# [PROBLEM DESCRIPTION]
Apart from the pictures, please restate every entry below exactly.

Before-and-after scene images
= Beginning of Section =

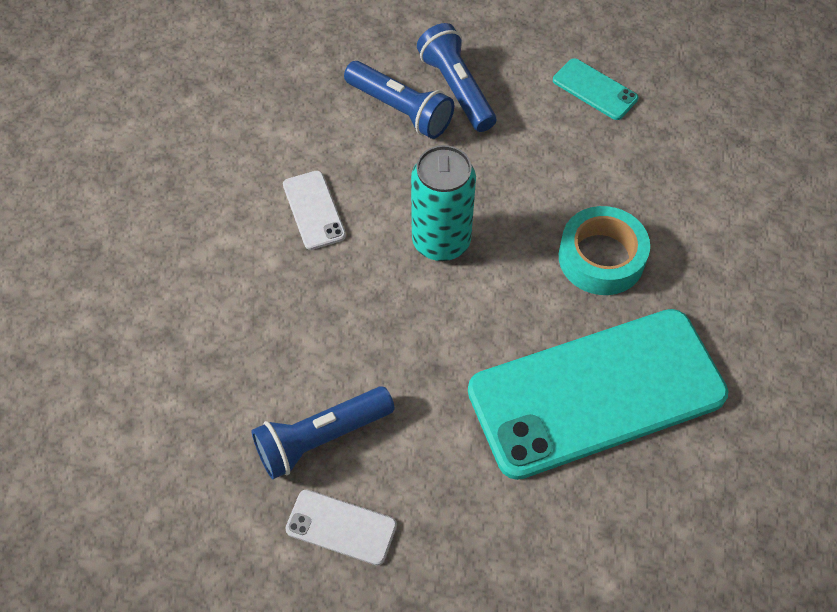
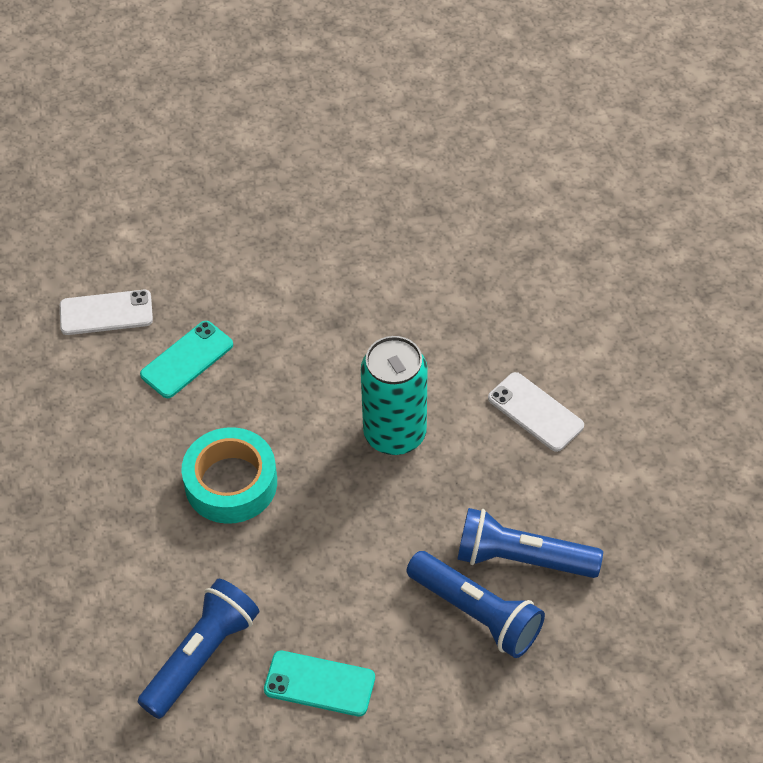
camera: 155 degrees right, 5 degrees down
blue flashlight [252,386,395,479] -> blue flashlight moved to [138,579,259,719]
white phone [285,490,397,565] -> white phone moved to [60,290,153,335]
turquoise phone [468,309,728,480] -> turquoise phone [140,321,233,398], size x0.40

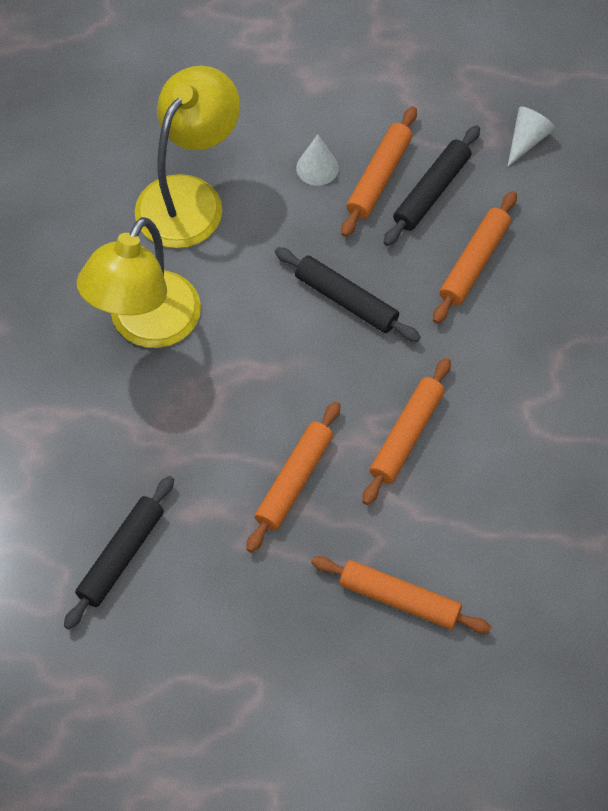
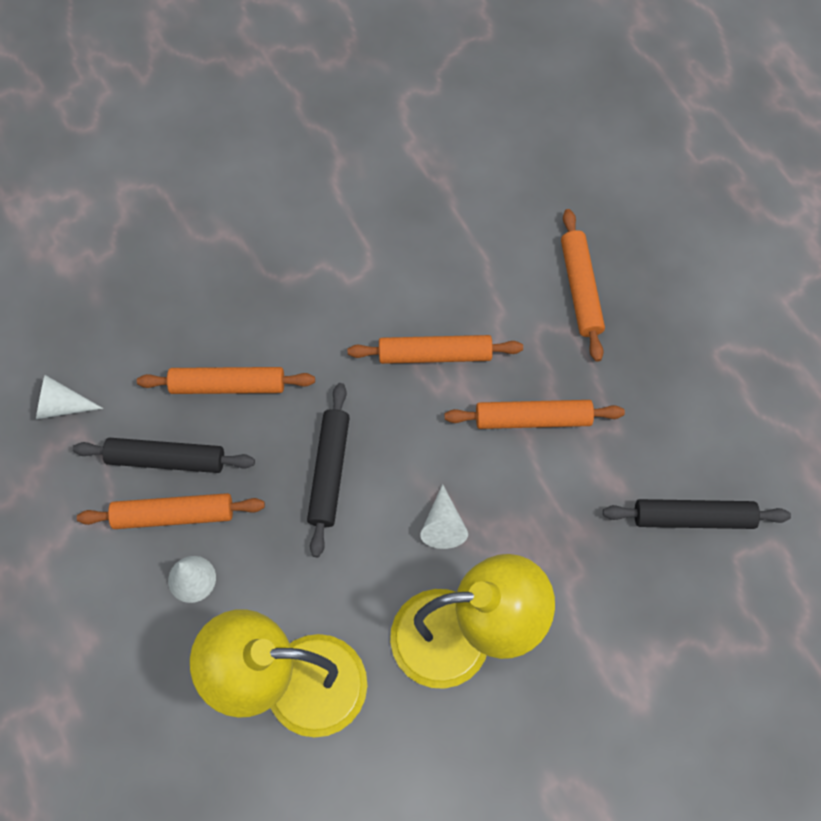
camera: 120 degrees left, 5 degrees up
none -> white cone [420,484,468,549]

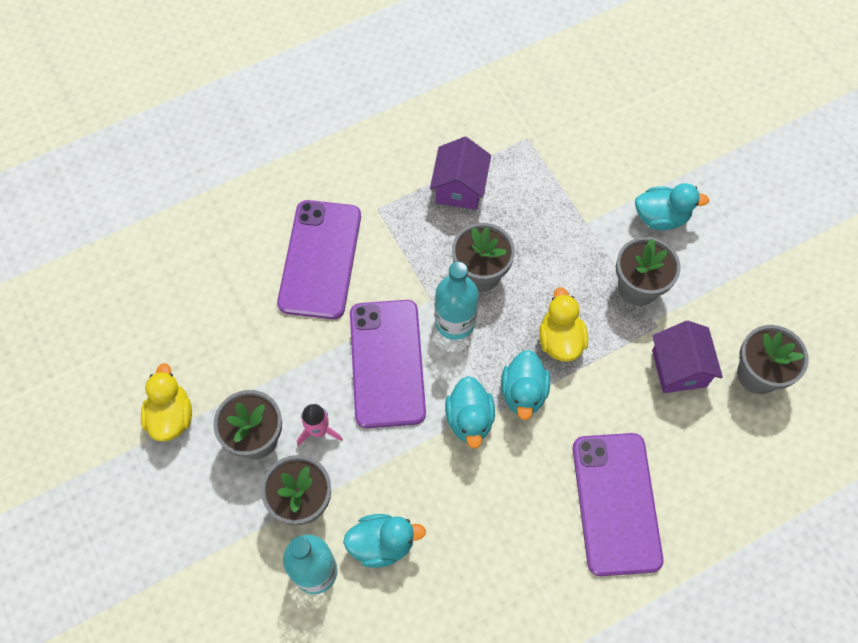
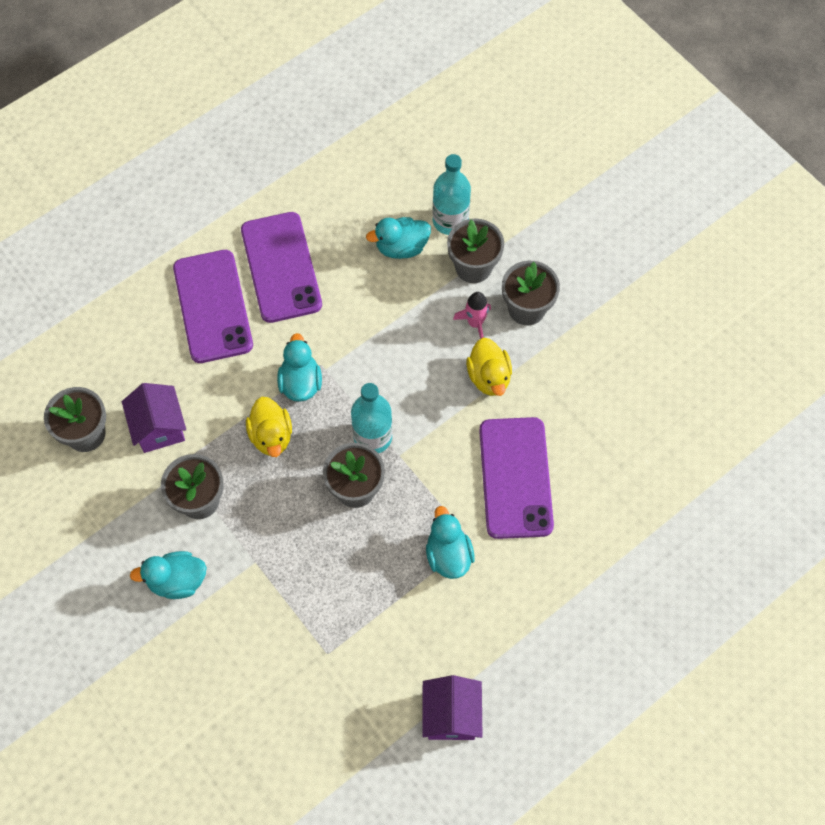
camera: 170 degrees right, 0 degrees up
yellow duck [141,363,192,442] -> yellow duck moved to [466,338,512,396]
purple phone [350,300,426,428] -> purple phone moved to [241,212,322,323]
purple house [430,137,491,210] -> purple house moved to [422,675,483,740]
turquoise duck [445,376,495,449] -> turquoise duck moved to [426,506,475,579]

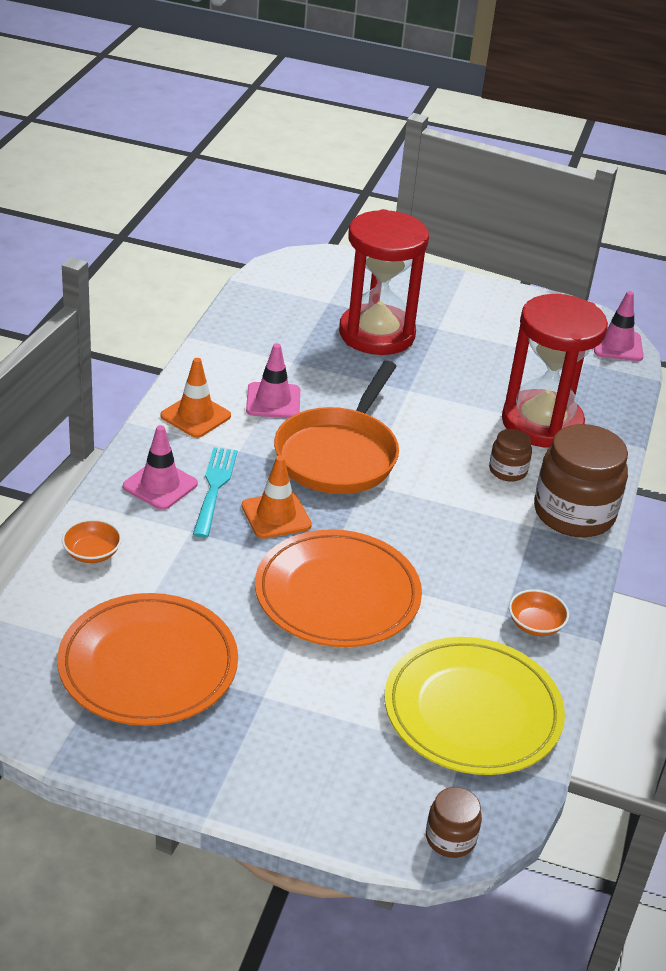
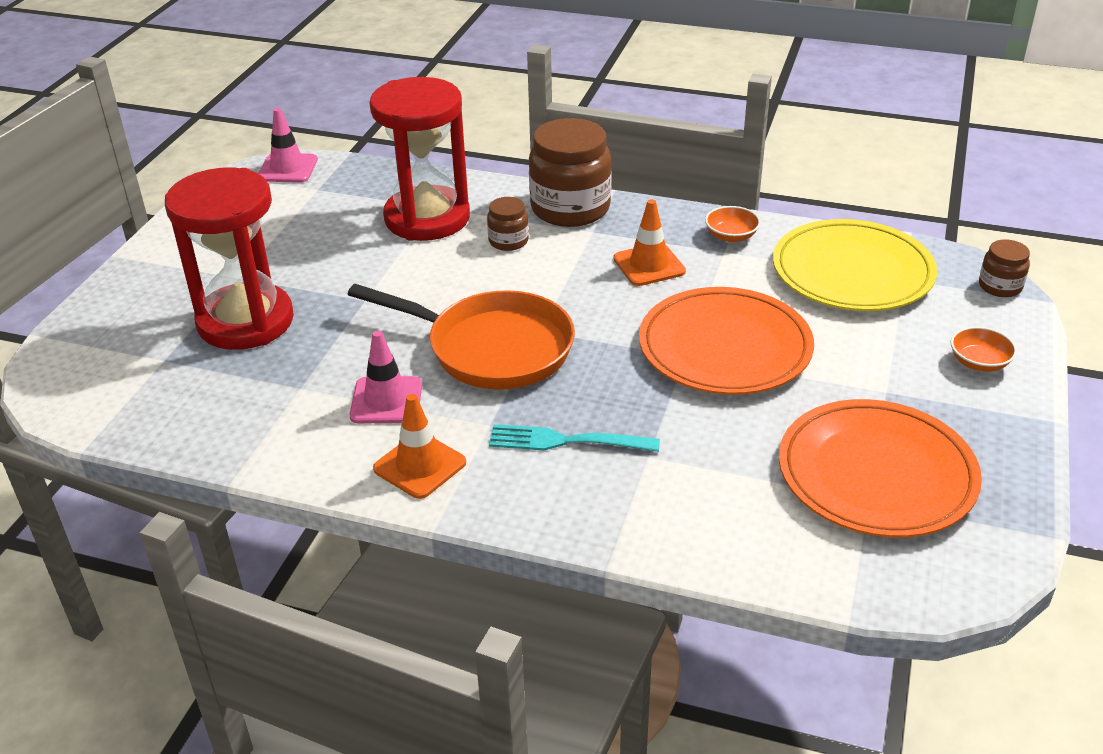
camera: 85 degrees left, 0 degrees up
orange bowl [62,519,122,563] -> orange bowl moved to [951,327,1017,372]
pink traffic cone [123,425,198,510] -> none
orange traffic cone [242,456,312,539] -> orange traffic cone moved to [613,199,686,286]

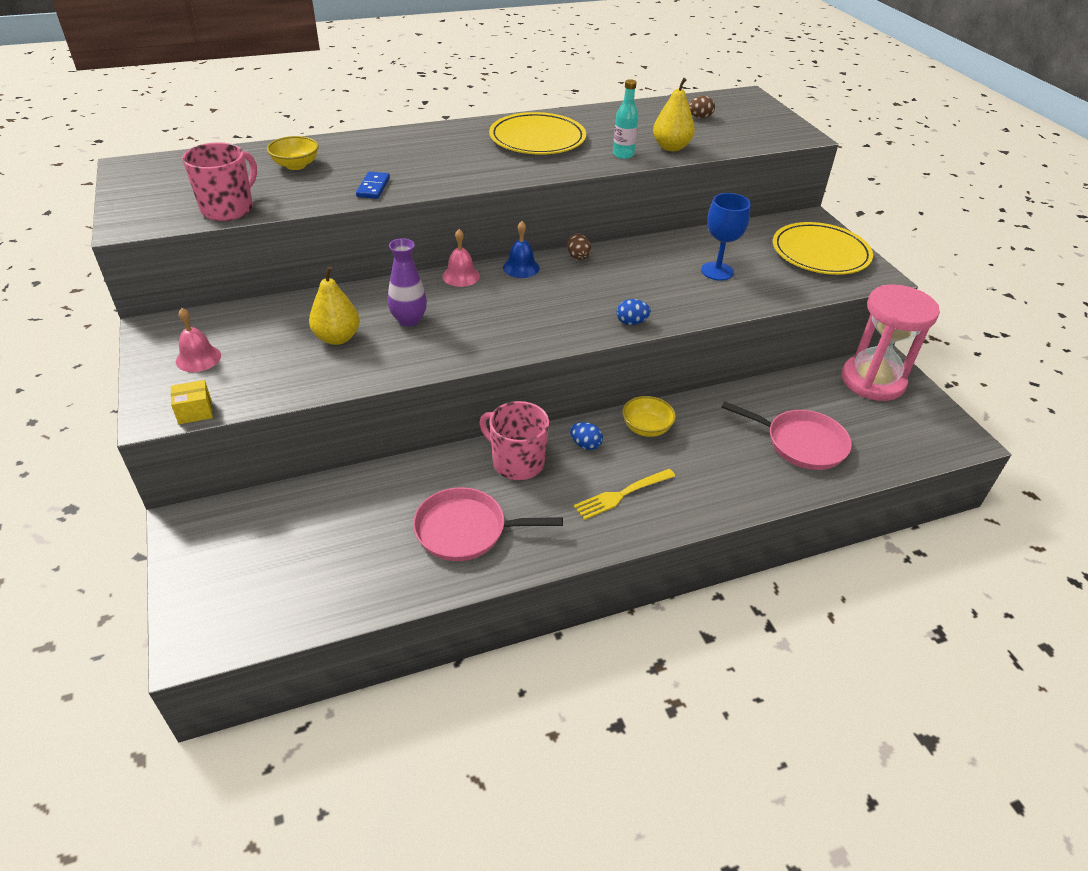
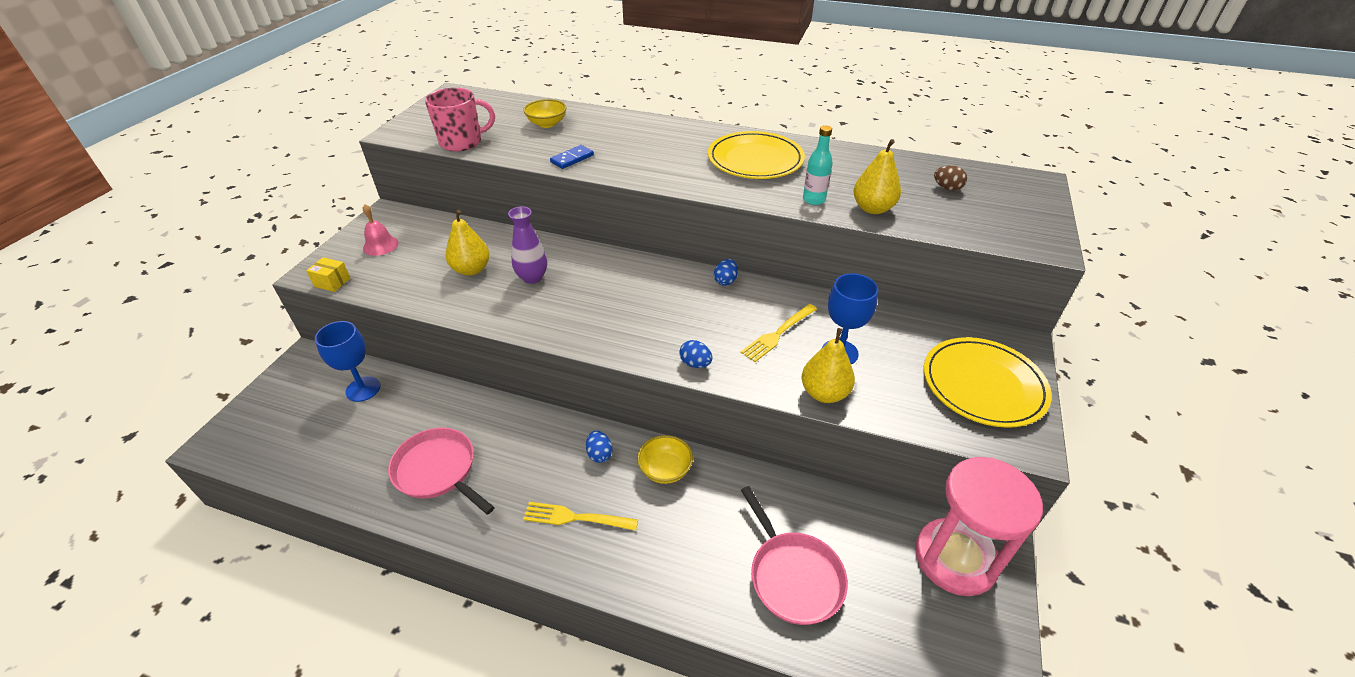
camera: 40 degrees right, 0 degrees up
pink bell [442,229,480,287] -> none
pink mug [479,401,549,480] -> none
blue bell [503,221,540,278] -> none
brown egg [567,234,591,260] -> blue egg [714,259,738,286]
none -> blue goblet [315,321,380,402]
none -> yellow fork [741,304,817,362]
none -> yellow pear [802,328,855,403]

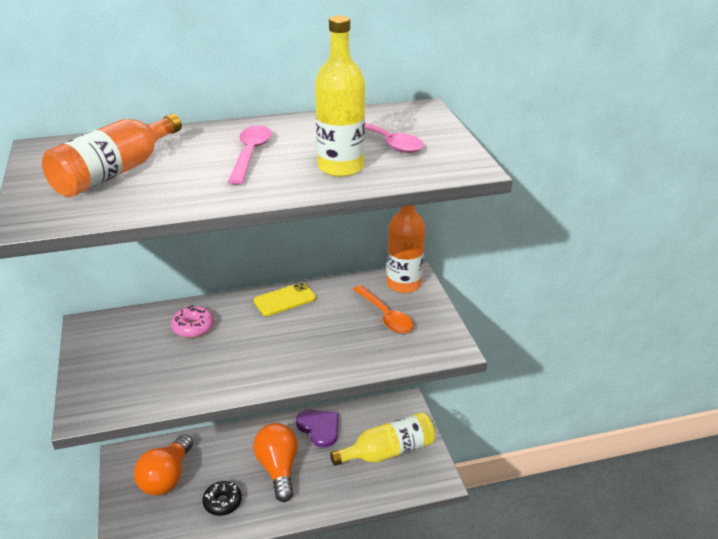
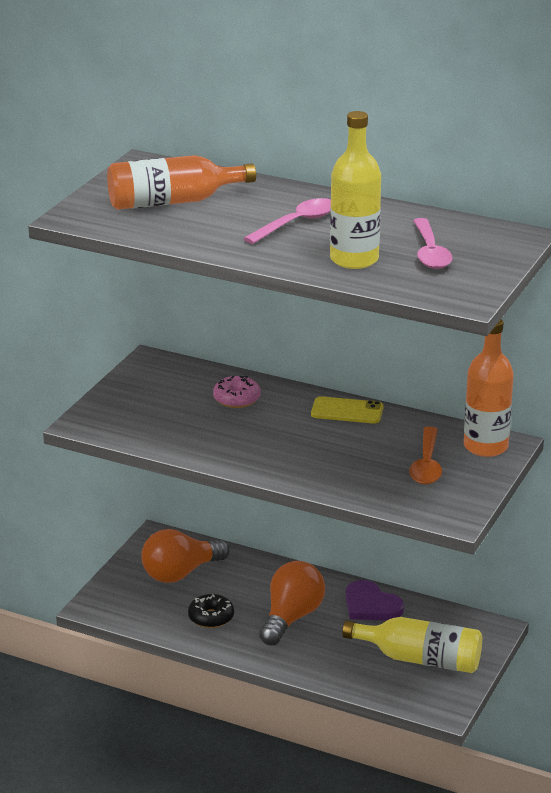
camera: 40 degrees right, 5 degrees down
purple heart [296,410,338,448] -> purple heart turned 135 degrees clockwise [345,580,404,621]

= End of Section =

# [TASK OUTPUT]
camera: 155 degrees right, 5 degrees down
blue flashlight [252,386,395,479] -> blue flashlight moved to [138,579,259,719]
white phone [285,490,397,565] -> white phone moved to [60,290,153,335]
turquoise phone [468,309,728,480] -> turquoise phone [140,321,233,398], size x0.40

camera: 120 degrees left, 5 degrees up
none -> white cone [420,484,468,549]

camera: 170 degrees right, 0 degrees up
yellow duck [141,363,192,442] -> yellow duck moved to [466,338,512,396]
purple phone [350,300,426,428] -> purple phone moved to [241,212,322,323]
purple house [430,137,491,210] -> purple house moved to [422,675,483,740]
turquoise duck [445,376,495,449] -> turquoise duck moved to [426,506,475,579]

camera: 85 degrees left, 0 degrees up
orange bowl [62,519,122,563] -> orange bowl moved to [951,327,1017,372]
pink traffic cone [123,425,198,510] -> none
orange traffic cone [242,456,312,539] -> orange traffic cone moved to [613,199,686,286]

camera: 40 degrees right, 0 degrees up
pink bell [442,229,480,287] -> none
pink mug [479,401,549,480] -> none
blue bell [503,221,540,278] -> none
brown egg [567,234,591,260] -> blue egg [714,259,738,286]
none -> blue goblet [315,321,380,402]
none -> yellow fork [741,304,817,362]
none -> yellow pear [802,328,855,403]

camera: 40 degrees right, 5 degrees down
purple heart [296,410,338,448] -> purple heart turned 135 degrees clockwise [345,580,404,621]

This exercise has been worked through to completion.